= TASK STATEMENT =
Write out the rows from the one containing "artisanal (619, 513)" through the one containing "Cragthorpe (292, 607)" as a numbered list, with both of those rows included and any blank lines skipped.

= RECORDED INFORMATION =
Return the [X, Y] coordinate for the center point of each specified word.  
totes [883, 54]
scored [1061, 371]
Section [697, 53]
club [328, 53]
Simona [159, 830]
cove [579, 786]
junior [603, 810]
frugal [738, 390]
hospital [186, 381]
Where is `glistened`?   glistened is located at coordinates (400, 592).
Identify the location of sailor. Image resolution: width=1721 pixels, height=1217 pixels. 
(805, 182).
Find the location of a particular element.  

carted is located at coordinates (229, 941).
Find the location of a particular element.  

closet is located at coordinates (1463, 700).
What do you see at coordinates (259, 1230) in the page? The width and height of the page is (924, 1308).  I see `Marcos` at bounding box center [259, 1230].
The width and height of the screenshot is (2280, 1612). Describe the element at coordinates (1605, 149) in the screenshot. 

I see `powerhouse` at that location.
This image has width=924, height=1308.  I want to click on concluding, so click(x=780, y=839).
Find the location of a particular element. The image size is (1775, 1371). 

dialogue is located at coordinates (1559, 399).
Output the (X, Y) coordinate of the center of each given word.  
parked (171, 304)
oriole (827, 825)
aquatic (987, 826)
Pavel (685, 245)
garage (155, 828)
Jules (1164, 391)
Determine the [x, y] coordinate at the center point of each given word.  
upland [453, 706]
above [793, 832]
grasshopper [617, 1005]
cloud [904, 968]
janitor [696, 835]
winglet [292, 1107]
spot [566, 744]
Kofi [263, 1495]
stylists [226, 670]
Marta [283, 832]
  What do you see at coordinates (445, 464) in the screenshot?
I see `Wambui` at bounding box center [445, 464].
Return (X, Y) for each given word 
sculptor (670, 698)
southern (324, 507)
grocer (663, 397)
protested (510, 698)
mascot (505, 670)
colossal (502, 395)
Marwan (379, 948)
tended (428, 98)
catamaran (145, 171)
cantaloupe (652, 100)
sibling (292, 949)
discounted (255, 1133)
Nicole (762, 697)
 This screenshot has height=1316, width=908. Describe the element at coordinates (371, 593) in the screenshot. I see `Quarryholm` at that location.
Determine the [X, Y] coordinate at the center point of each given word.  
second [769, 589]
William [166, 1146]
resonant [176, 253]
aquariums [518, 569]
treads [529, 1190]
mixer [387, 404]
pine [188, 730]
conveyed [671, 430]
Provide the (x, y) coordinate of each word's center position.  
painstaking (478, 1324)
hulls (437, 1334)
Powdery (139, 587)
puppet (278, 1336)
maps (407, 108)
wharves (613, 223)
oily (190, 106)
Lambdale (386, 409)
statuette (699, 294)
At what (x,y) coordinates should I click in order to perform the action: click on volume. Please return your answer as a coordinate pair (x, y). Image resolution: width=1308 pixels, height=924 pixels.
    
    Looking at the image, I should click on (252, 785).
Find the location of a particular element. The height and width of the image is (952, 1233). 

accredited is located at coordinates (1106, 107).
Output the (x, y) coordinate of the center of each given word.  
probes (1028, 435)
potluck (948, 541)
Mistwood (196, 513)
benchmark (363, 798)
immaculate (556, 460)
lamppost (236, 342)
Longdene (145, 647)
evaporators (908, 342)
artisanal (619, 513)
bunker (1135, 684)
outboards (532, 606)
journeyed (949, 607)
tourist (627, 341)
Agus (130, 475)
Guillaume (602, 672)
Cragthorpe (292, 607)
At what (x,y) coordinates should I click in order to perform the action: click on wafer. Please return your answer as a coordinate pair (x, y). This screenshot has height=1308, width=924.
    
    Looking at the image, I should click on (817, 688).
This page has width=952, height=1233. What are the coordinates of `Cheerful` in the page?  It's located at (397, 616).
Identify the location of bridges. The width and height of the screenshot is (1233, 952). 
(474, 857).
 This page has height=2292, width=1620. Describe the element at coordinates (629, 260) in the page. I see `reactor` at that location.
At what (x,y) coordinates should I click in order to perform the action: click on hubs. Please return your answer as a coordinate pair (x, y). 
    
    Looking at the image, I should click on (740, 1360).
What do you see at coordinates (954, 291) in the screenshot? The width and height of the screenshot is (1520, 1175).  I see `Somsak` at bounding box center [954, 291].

= EXPECTED ANSWER =
1. artisanal (619, 513)
2. bunker (1135, 684)
3. outboards (532, 606)
4. journeyed (949, 607)
5. tourist (627, 341)
6. Agus (130, 475)
7. Guillaume (602, 672)
8. Cragthorpe (292, 607)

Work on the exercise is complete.